BEGIN Data
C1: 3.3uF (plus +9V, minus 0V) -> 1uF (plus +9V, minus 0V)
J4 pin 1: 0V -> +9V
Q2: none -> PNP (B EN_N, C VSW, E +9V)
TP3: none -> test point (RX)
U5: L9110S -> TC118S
END Data
BEGIN Data
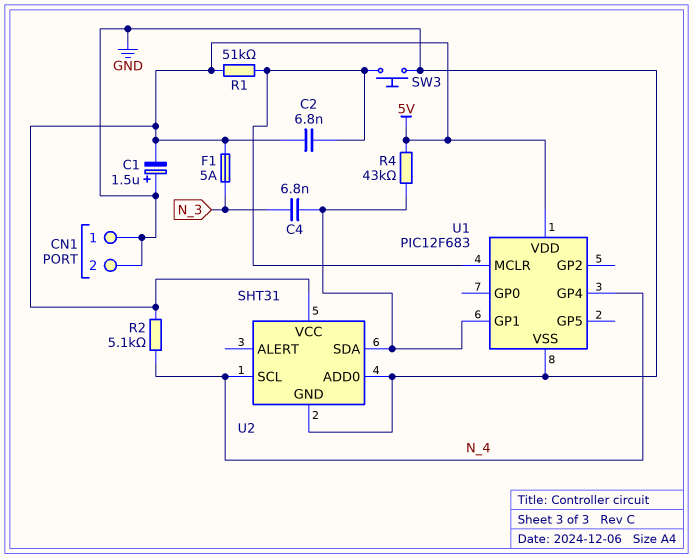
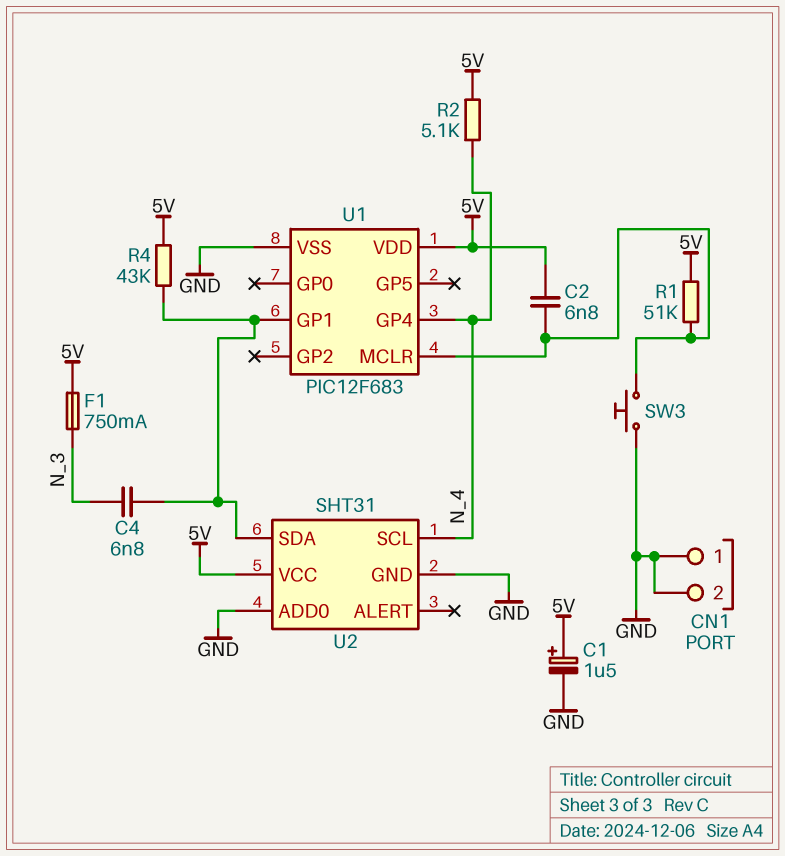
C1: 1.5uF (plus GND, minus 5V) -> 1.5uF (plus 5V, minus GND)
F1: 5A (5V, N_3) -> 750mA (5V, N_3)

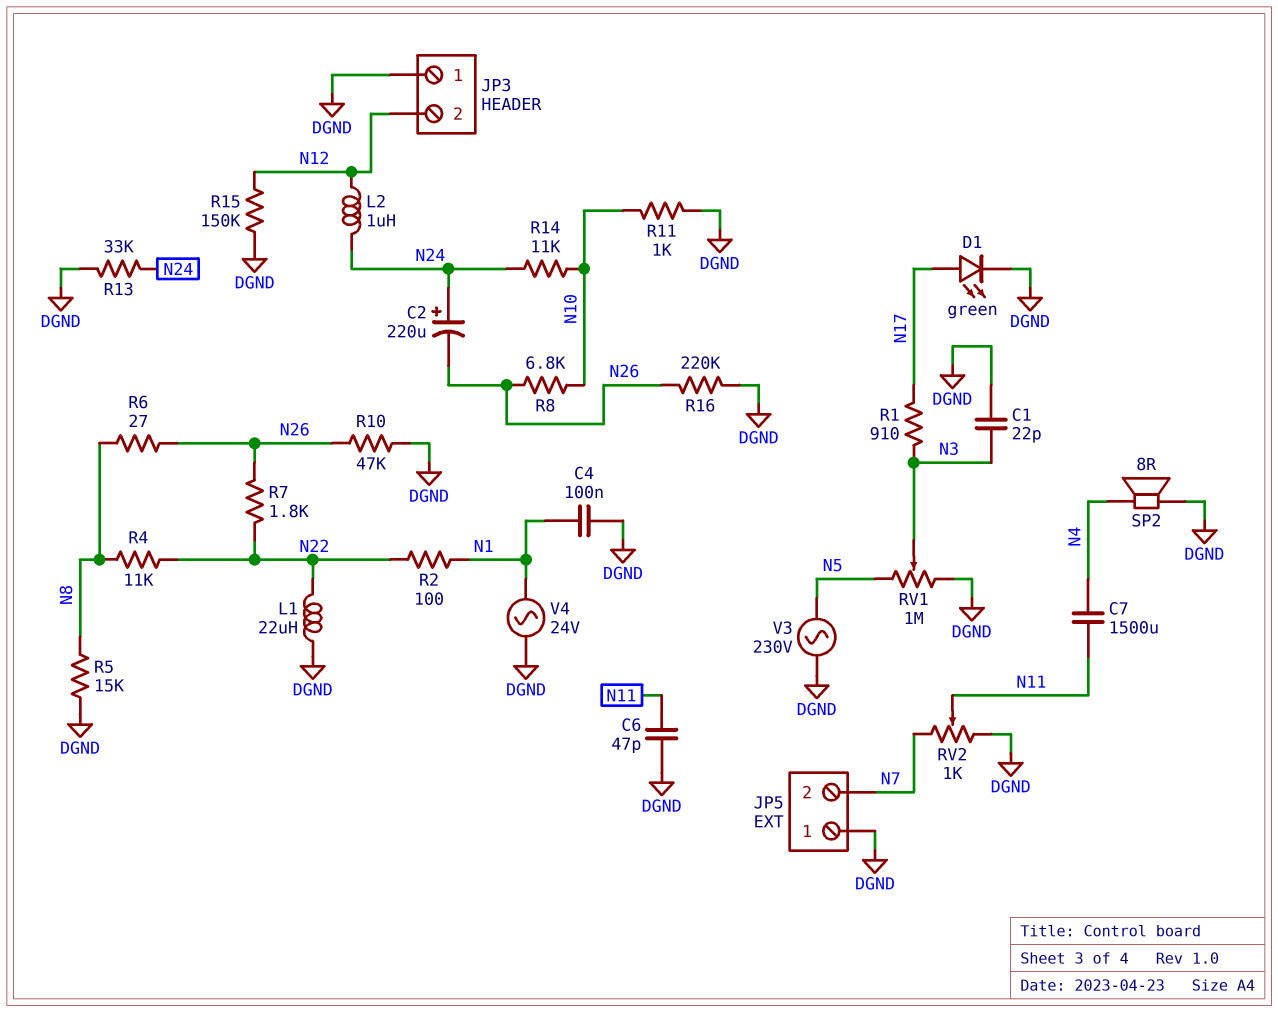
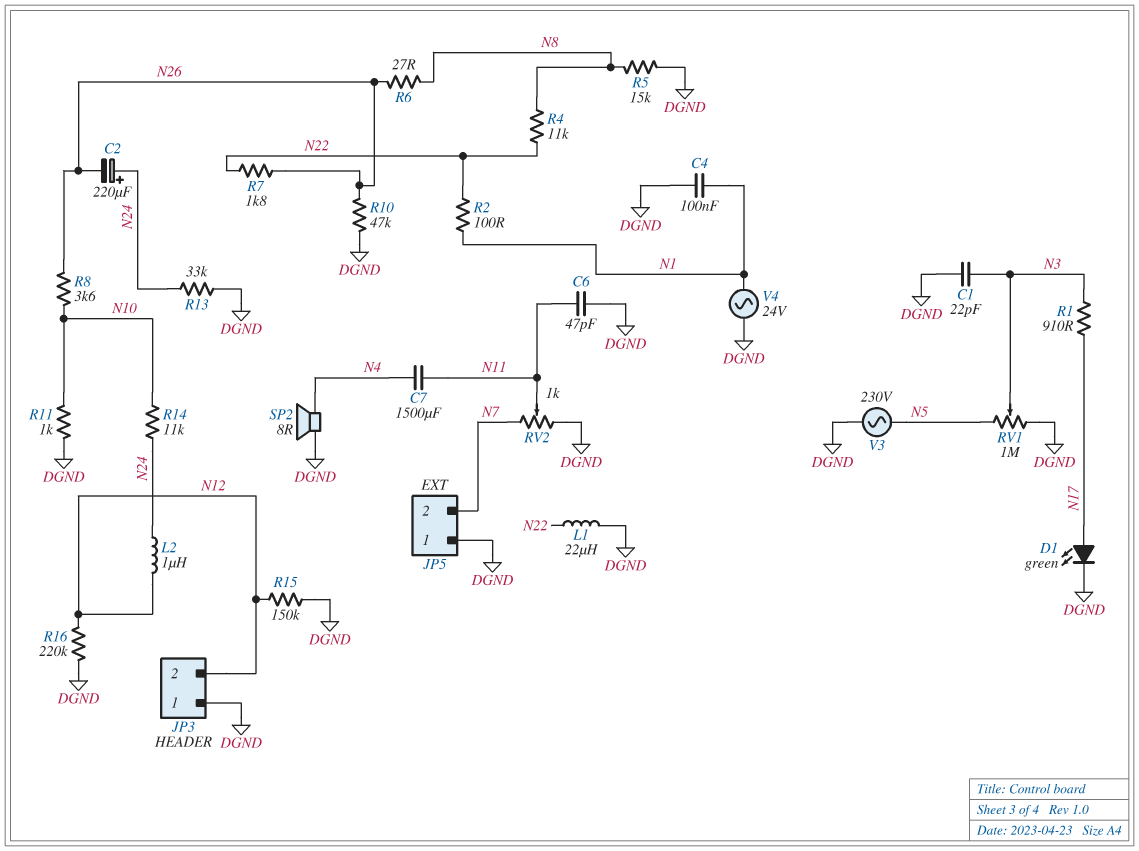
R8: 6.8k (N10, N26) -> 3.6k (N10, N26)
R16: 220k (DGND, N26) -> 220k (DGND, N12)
END Data
The lines to extract from the data above begin with the line containing "C1: 3.3uF (plus" and end with the line containing "U5: L9110S -> TC118S". Extract them exactly, including both.

C1: 3.3uF (plus +9V, minus 0V) -> 1uF (plus +9V, minus 0V)
J4 pin 1: 0V -> +9V
Q2: none -> PNP (B EN_N, C VSW, E +9V)
TP3: none -> test point (RX)
U5: L9110S -> TC118S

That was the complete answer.